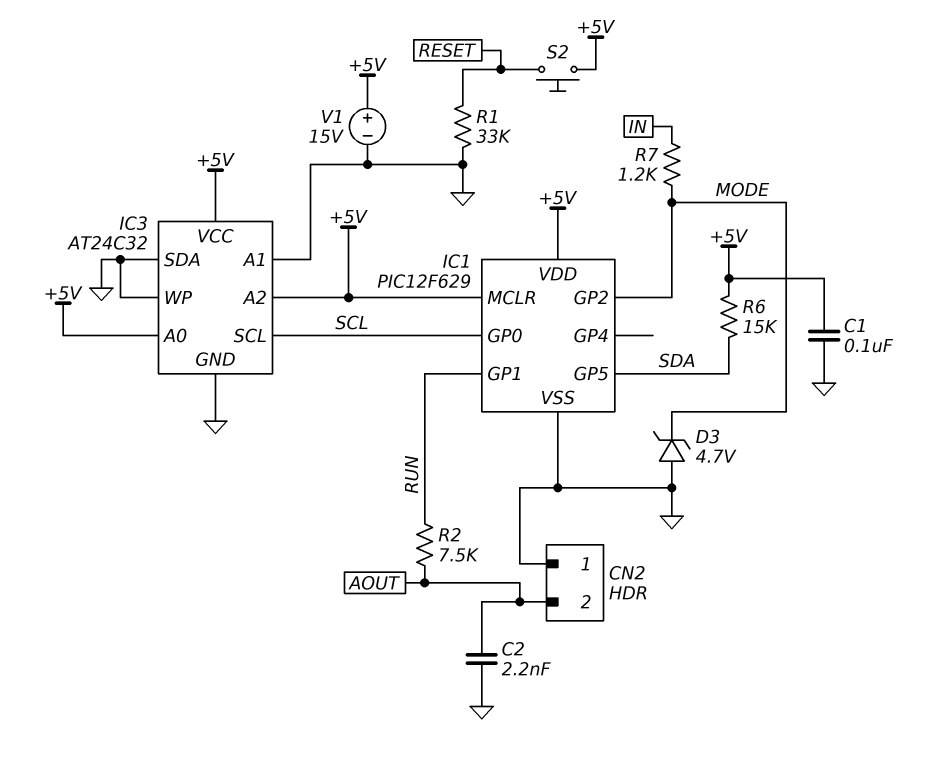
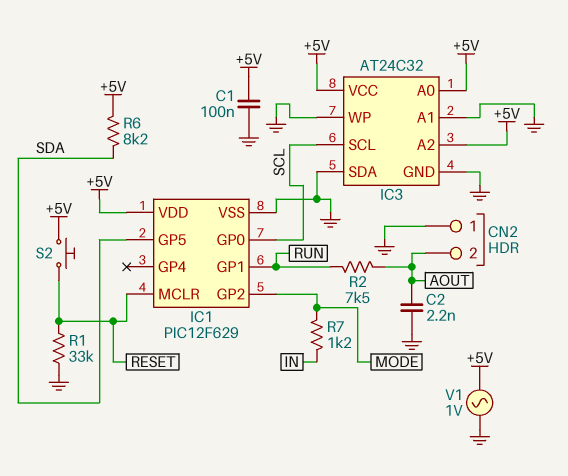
D3: zener 4.7V (A GND, K MODE) -> none
IC1 pin MCLR: +5V -> RESET
R6: 15k (+5V, SDA) -> 8.2k (+5V, SDA)
V1: 15V (plus +5V, minus GND) -> AC 1V (+5V, GND)

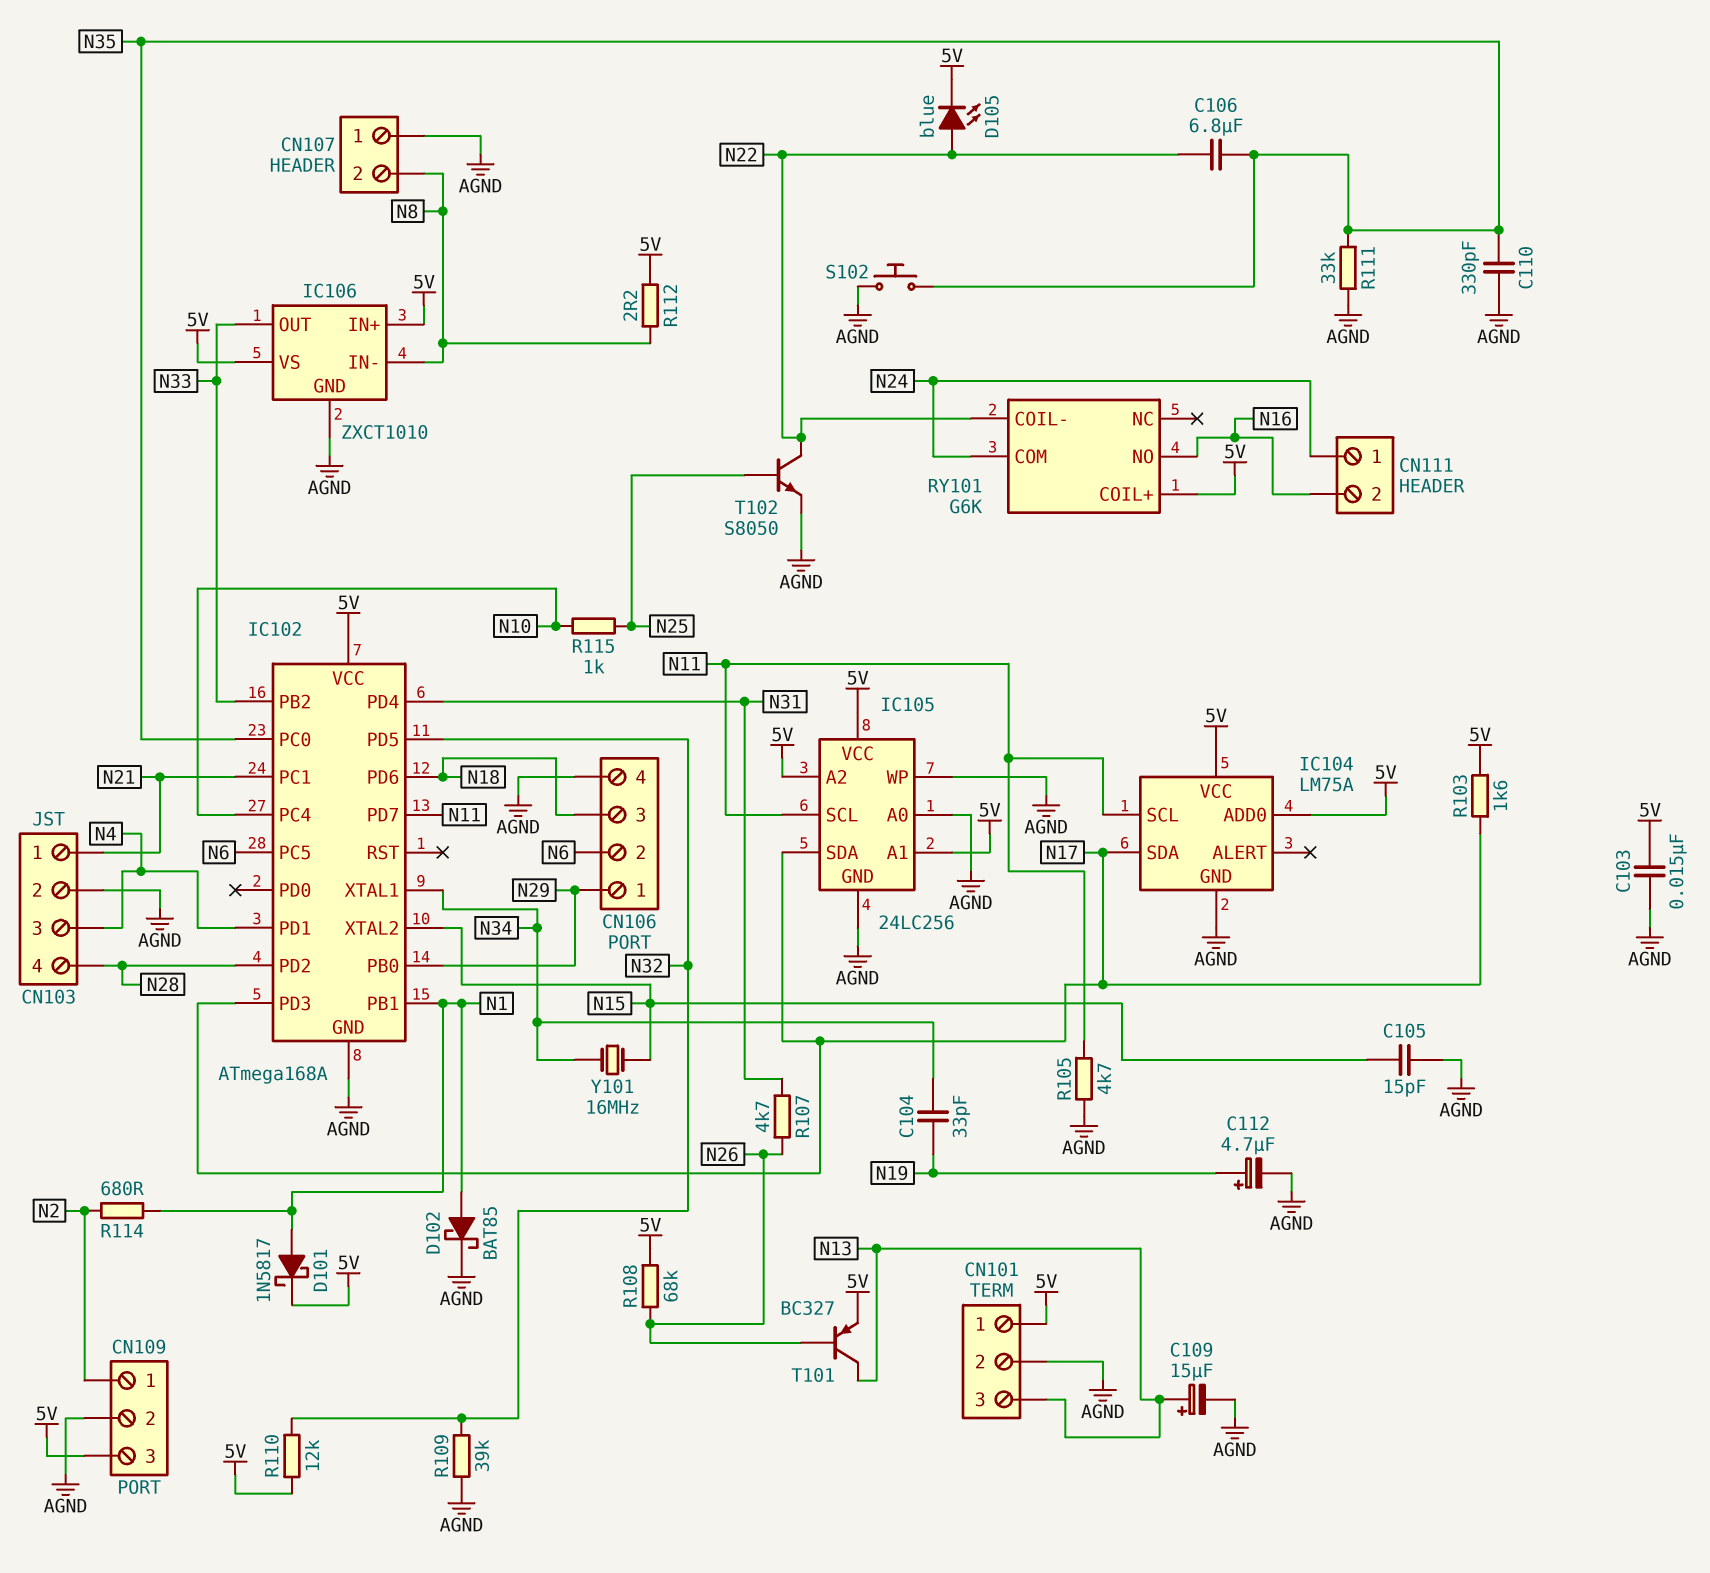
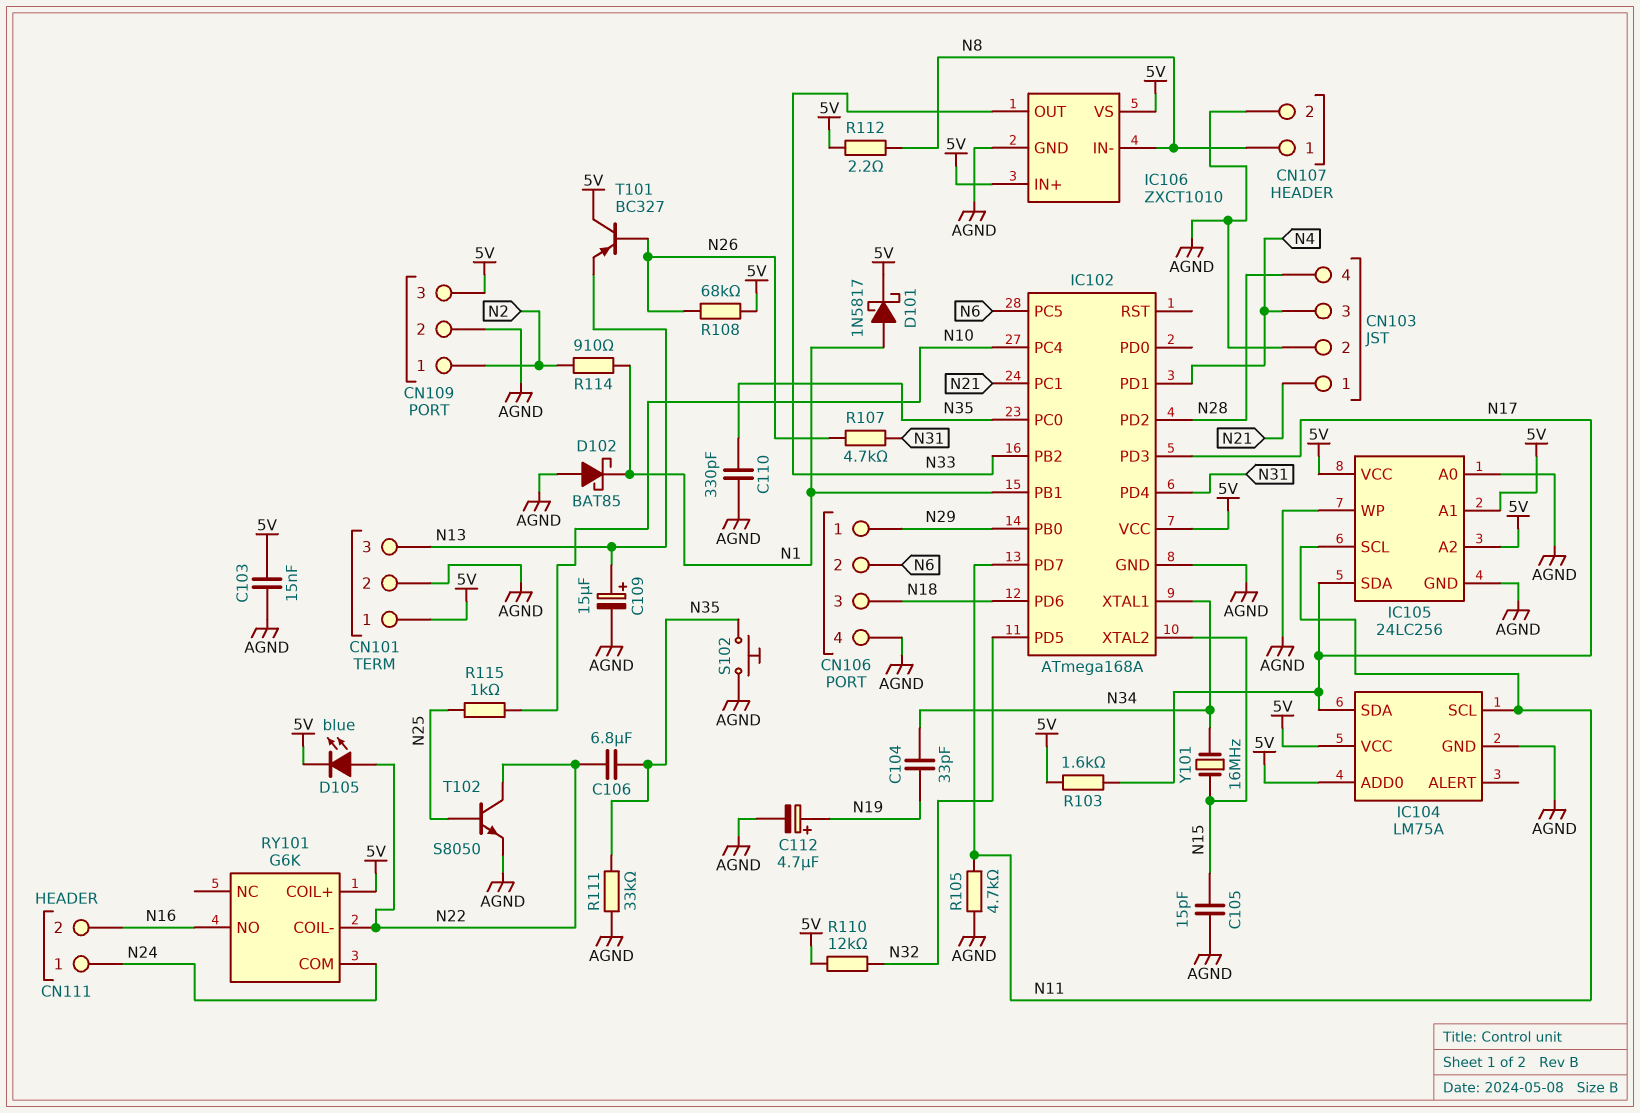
CN107 pin 1: AGND -> N8
CN107 pin 2: N8 -> AGND
D102: schottky BAT85 (A N1, K AGND) -> schottky BAT85 (A AGND, K N1)
R109: 39k (AGND, N32) -> none
R114: 680 (N1, N2) -> 910 (N1, N2)
T101: PNP BC327 (B N26, C N13, E 5V) -> PNP BC327 (B N26, C 5V, E N13)

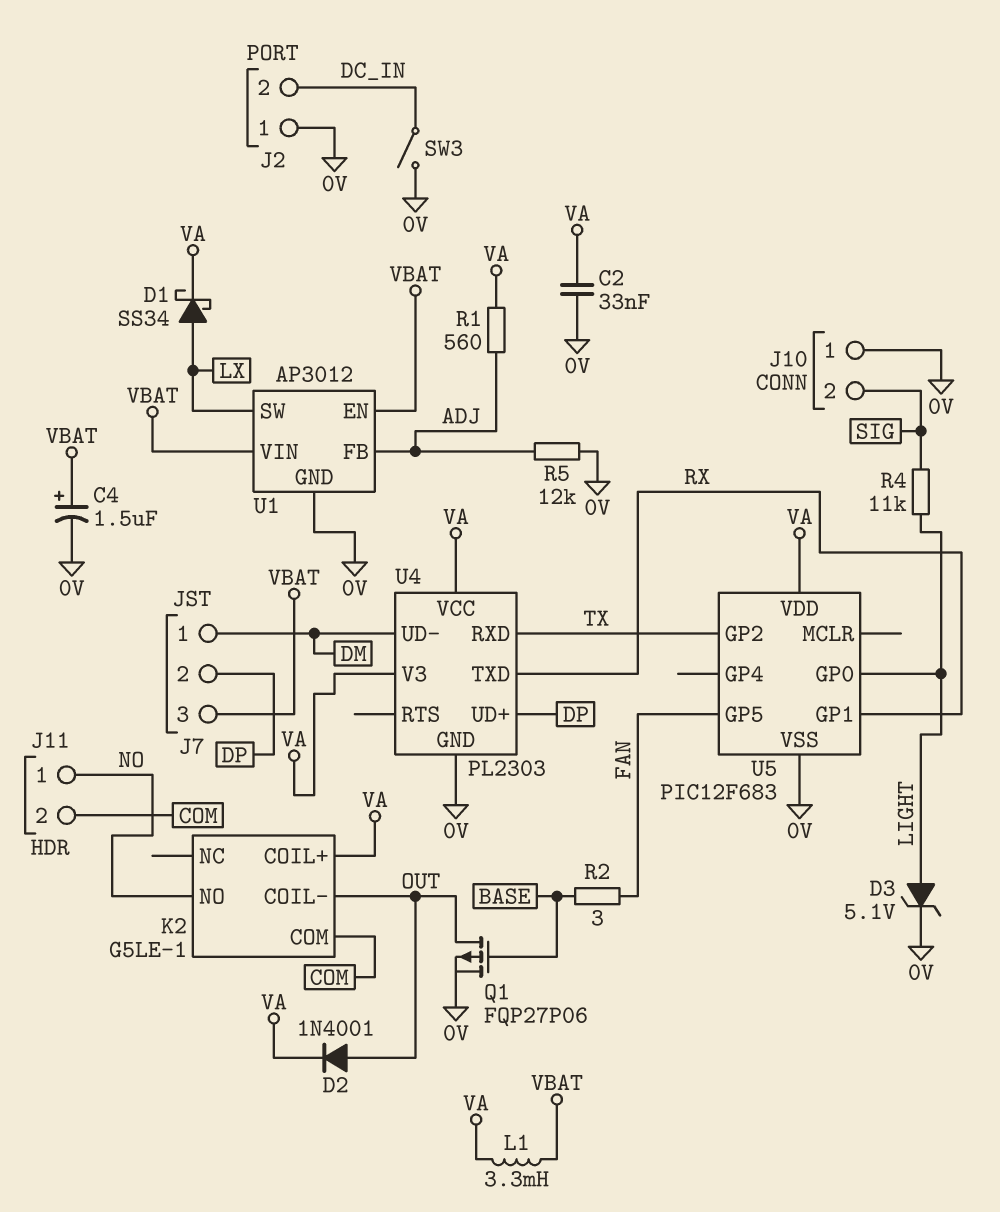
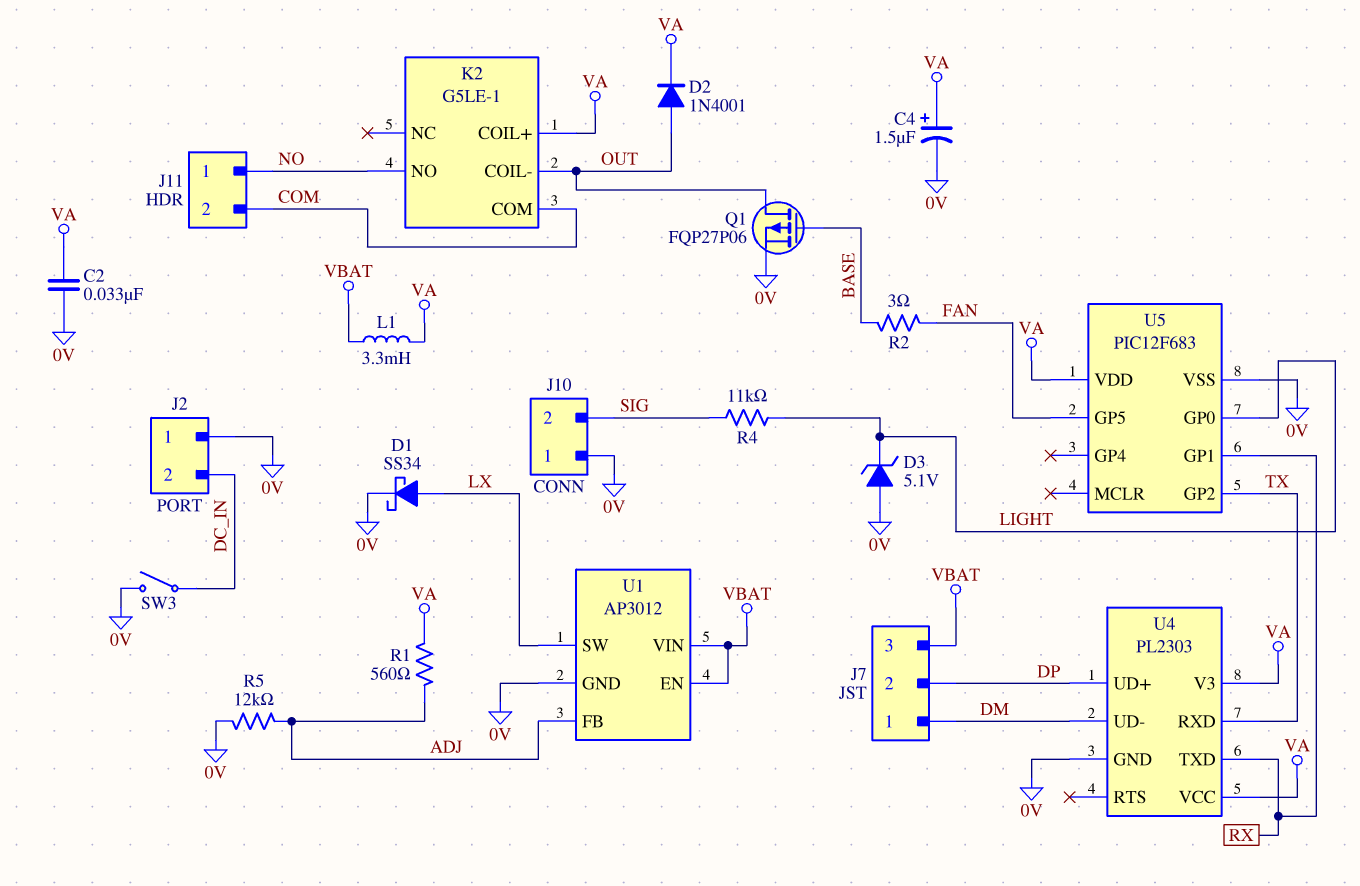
C4: 1.5uF (plus VBAT, minus 0V) -> 1.5uF (plus VA, minus 0V)
D1: schottky SS34 (A LX, K VA) -> schottky SS34 (A LX, K 0V)
D3: zener 5.1V (A LIGHT, K 0V) -> zener 5.1V (A 0V, K LIGHT)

PROBLEM:
All lines after and including the one with "R114: 680 (N1, N2) -> 910 (N1, N2)", through the end of the entries above, should be output exactly and by themselves. The pictures are to be left out.

RESULT FOR THIS TASK:
R114: 680 (N1, N2) -> 910 (N1, N2)
T101: PNP BC327 (B N26, C N13, E 5V) -> PNP BC327 (B N26, C 5V, E N13)

C4: 1.5uF (plus VBAT, minus 0V) -> 1.5uF (plus VA, minus 0V)
D1: schottky SS34 (A LX, K VA) -> schottky SS34 (A LX, K 0V)
D3: zener 5.1V (A LIGHT, K 0V) -> zener 5.1V (A 0V, K LIGHT)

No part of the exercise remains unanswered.